--- STORED RECORDS ---

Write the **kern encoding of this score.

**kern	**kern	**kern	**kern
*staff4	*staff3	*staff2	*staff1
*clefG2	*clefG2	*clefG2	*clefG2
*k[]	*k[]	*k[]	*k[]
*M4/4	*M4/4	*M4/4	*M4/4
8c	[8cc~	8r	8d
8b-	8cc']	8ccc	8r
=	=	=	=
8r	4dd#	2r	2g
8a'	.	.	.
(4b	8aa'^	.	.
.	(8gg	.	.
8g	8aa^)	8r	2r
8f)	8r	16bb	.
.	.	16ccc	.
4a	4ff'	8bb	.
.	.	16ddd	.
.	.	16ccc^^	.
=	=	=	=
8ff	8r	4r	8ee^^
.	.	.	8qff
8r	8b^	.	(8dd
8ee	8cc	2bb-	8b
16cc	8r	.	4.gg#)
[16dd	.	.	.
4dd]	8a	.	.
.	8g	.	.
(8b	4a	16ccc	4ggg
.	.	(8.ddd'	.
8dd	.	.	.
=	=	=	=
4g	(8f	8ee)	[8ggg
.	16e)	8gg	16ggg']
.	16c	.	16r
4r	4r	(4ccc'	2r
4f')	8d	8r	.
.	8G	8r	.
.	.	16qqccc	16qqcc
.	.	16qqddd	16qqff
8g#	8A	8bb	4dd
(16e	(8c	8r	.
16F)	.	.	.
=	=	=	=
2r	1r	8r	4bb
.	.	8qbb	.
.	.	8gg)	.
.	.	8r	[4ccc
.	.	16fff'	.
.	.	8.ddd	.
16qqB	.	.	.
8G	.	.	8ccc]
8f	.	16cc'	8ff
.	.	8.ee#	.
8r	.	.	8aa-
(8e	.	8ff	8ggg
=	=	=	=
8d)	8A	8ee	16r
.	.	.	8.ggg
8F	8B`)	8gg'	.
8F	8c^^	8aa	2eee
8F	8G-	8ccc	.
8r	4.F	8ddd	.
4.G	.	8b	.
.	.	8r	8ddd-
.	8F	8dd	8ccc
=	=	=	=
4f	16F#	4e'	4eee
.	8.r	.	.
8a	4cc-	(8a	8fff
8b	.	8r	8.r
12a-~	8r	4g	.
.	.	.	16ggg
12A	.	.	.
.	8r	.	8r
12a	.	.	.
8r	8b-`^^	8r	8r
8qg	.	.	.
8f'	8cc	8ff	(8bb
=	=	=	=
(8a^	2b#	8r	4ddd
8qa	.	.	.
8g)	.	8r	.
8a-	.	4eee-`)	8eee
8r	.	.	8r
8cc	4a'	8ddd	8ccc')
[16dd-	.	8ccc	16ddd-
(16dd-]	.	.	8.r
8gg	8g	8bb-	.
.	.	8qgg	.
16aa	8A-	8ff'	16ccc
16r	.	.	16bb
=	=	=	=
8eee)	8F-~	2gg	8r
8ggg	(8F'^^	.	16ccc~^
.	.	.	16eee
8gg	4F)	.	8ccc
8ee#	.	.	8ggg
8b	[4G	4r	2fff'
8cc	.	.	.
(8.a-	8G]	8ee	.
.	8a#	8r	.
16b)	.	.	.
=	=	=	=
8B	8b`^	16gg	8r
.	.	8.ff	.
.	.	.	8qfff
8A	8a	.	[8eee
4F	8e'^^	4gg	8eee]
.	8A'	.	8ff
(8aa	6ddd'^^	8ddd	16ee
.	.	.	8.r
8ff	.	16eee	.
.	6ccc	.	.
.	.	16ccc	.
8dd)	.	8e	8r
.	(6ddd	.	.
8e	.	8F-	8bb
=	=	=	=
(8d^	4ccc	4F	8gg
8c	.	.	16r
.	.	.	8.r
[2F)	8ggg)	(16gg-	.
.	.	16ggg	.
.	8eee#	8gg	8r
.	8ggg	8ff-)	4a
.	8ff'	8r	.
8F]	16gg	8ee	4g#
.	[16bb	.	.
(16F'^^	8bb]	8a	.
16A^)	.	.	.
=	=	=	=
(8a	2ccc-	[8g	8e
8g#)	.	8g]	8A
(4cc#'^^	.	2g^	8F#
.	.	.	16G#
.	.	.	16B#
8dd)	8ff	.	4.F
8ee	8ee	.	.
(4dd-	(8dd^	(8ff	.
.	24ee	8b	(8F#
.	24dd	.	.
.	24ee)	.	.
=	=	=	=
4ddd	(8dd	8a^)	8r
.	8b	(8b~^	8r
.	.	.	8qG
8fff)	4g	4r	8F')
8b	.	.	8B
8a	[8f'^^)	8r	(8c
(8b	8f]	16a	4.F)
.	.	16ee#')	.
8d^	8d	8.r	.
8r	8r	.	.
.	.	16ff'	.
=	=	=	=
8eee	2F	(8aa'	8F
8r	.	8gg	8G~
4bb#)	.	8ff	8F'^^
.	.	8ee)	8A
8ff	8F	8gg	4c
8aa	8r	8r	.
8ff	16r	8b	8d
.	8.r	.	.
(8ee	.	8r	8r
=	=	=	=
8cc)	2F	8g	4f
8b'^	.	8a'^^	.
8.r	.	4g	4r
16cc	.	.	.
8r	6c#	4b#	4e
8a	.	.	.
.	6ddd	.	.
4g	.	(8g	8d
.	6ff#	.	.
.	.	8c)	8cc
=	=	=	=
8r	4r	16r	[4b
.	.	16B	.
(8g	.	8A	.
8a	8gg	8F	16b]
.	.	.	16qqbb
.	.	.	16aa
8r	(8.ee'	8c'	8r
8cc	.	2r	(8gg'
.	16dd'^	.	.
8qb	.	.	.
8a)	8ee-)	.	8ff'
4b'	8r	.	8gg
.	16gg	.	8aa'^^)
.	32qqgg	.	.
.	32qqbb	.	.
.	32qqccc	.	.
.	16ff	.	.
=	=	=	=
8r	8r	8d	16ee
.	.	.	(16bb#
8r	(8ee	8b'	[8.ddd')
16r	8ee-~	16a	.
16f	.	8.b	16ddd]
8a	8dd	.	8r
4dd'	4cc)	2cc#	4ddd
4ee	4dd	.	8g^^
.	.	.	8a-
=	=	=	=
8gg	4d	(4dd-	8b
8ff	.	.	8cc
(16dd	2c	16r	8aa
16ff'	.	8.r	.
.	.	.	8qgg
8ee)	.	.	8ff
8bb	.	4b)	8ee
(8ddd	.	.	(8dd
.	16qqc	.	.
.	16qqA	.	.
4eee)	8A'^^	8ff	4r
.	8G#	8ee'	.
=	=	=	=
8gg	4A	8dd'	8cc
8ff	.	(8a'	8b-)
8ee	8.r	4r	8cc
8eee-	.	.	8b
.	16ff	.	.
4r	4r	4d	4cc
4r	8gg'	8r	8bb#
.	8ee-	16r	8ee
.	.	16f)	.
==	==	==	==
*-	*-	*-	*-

---

▶ **WHAT IS REQUIRED**: Count the lines in the records above that contain the string "kern", and reply with only that number.

▶ **THE RESULT**: 2